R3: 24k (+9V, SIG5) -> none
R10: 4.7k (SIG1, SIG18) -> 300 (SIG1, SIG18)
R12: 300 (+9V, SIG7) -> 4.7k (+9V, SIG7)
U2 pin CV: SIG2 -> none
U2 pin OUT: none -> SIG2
==
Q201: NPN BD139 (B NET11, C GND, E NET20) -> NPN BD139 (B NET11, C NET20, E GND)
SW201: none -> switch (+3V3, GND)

__Task directions__. Show the lines in the entries above that include the string "none".

__Result__.
R3: 24k (+9V, SIG5) -> none
U2 pin CV: SIG2 -> none
U2 pin OUT: none -> SIG2
SW201: none -> switch (+3V3, GND)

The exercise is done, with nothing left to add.